::: Task material

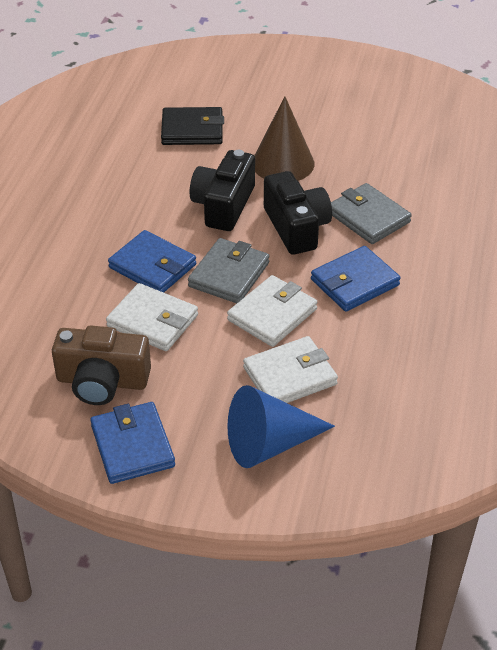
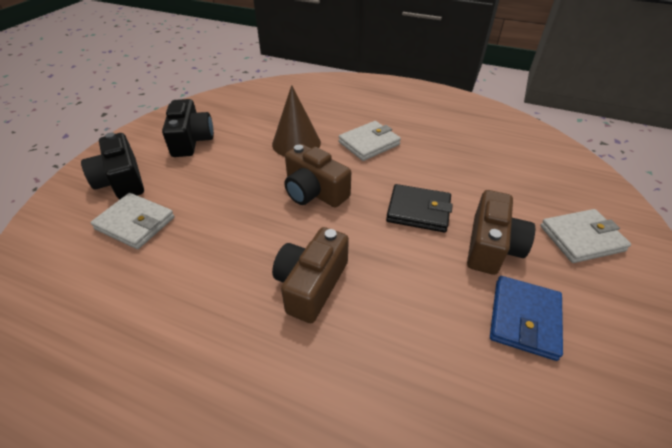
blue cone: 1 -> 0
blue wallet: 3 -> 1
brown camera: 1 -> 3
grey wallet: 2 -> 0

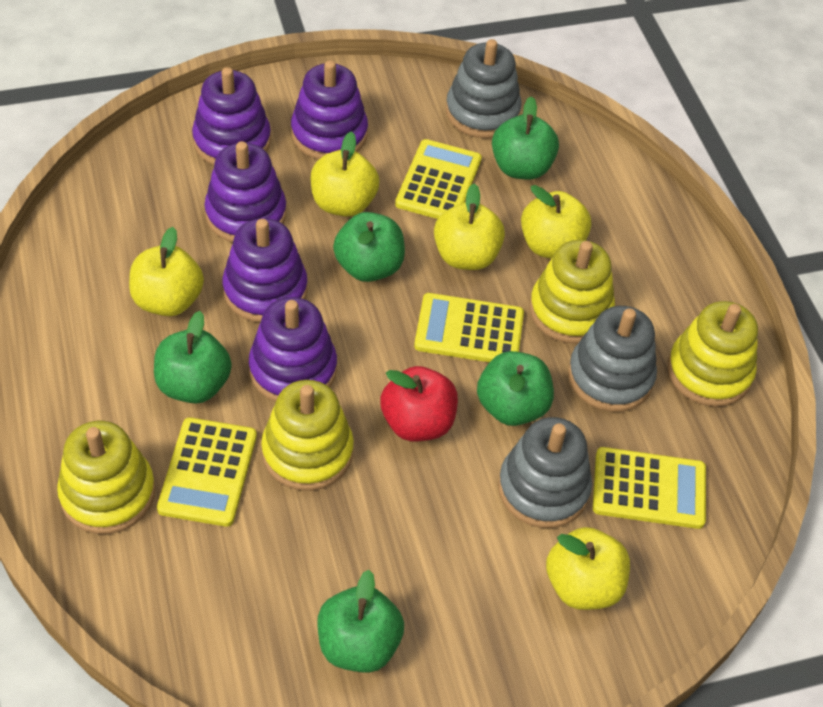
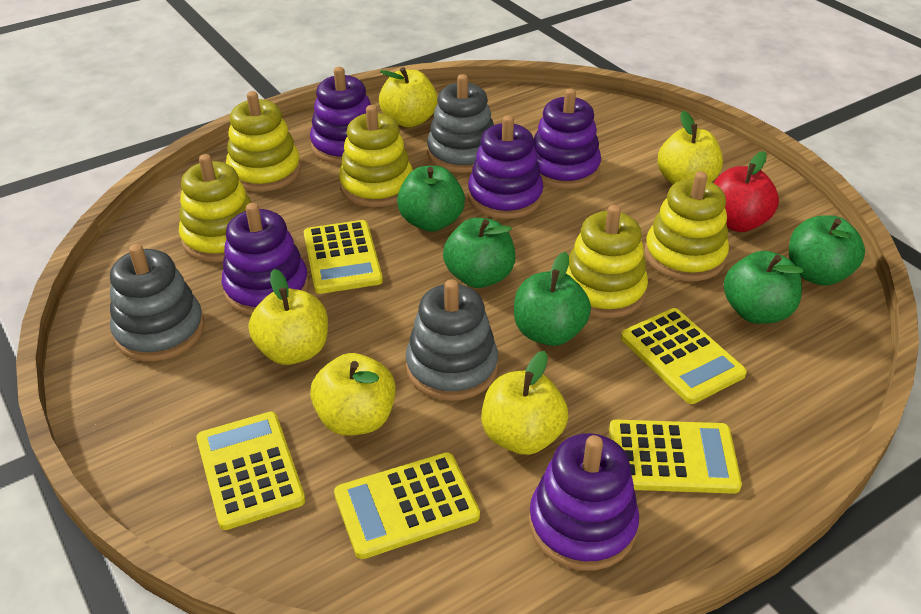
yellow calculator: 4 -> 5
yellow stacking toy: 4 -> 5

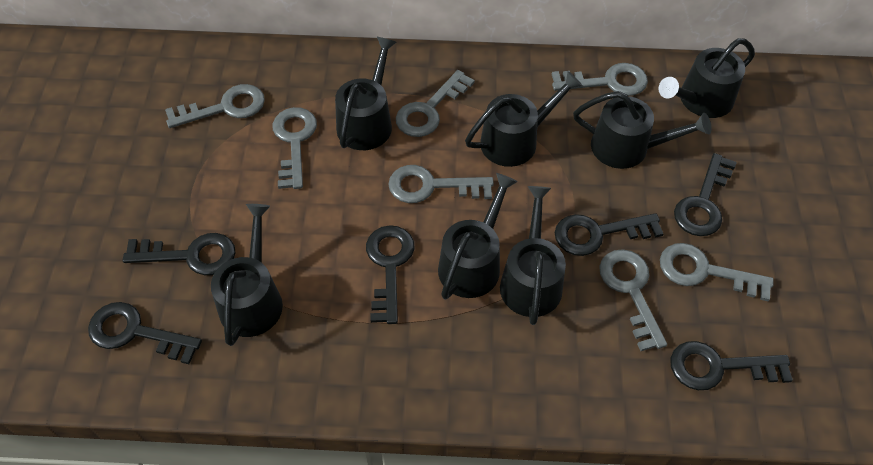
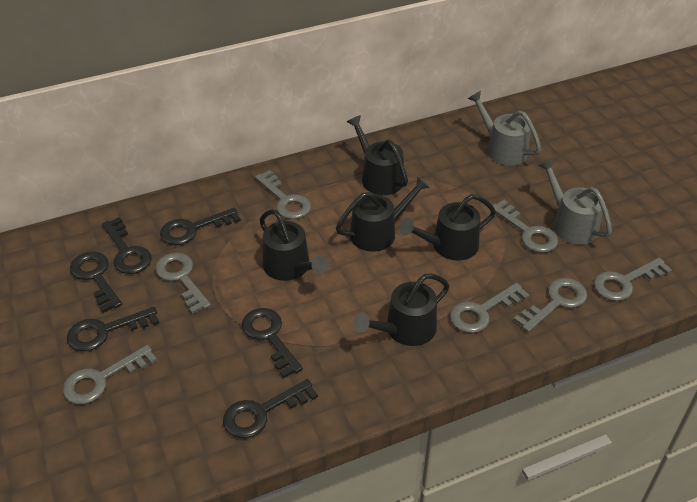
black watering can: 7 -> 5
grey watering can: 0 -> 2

::::::

(Work to complete) Lines holding the string "yellow" in the records: how many are there? Give only the number.

(Solution) 2